_Information_.
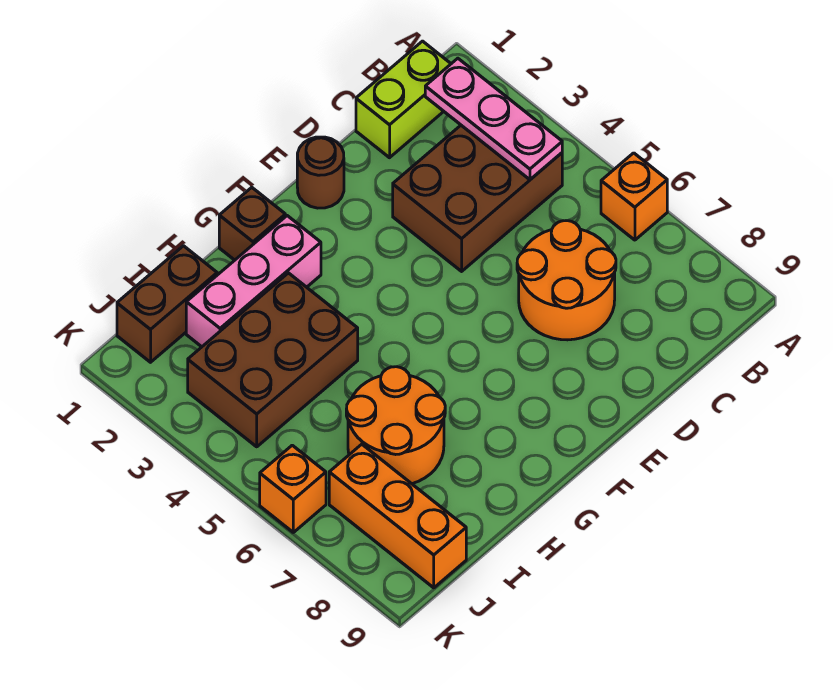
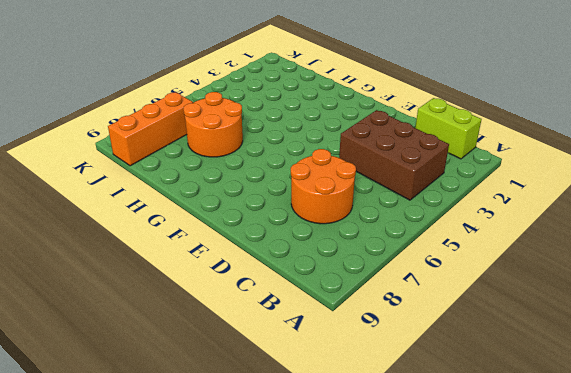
none -> orange brick A6 level 1
none -> brown round brick E1 level 1
none -> brown brick G1 level 1

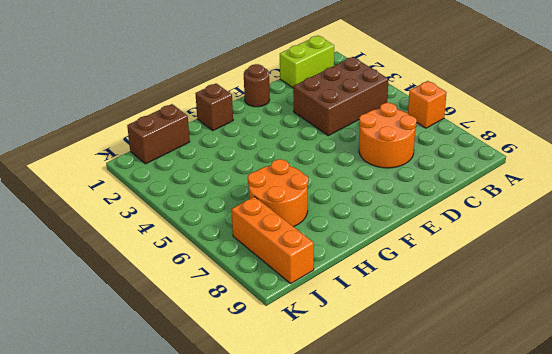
none -> pink brick G2:I2 level 1
none -> brown brick H3:J4 level 1
none -> orange brick K6 level 1

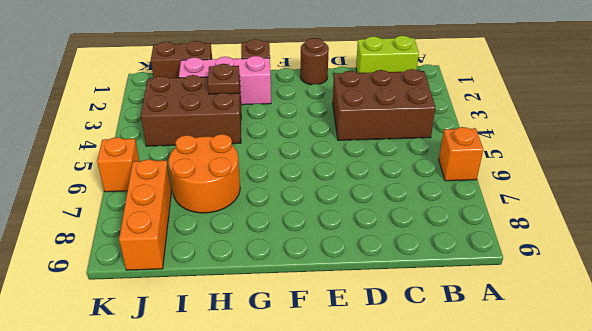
brown plate H3 level 2 -> none
none -> orange round brick C6:D7 level 1
none -> pink plate B2:B4 level 2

_How to complete this task_. Within the preceding material, tally each line that holds the word "plate". Write down only the total.

_Task output_. 2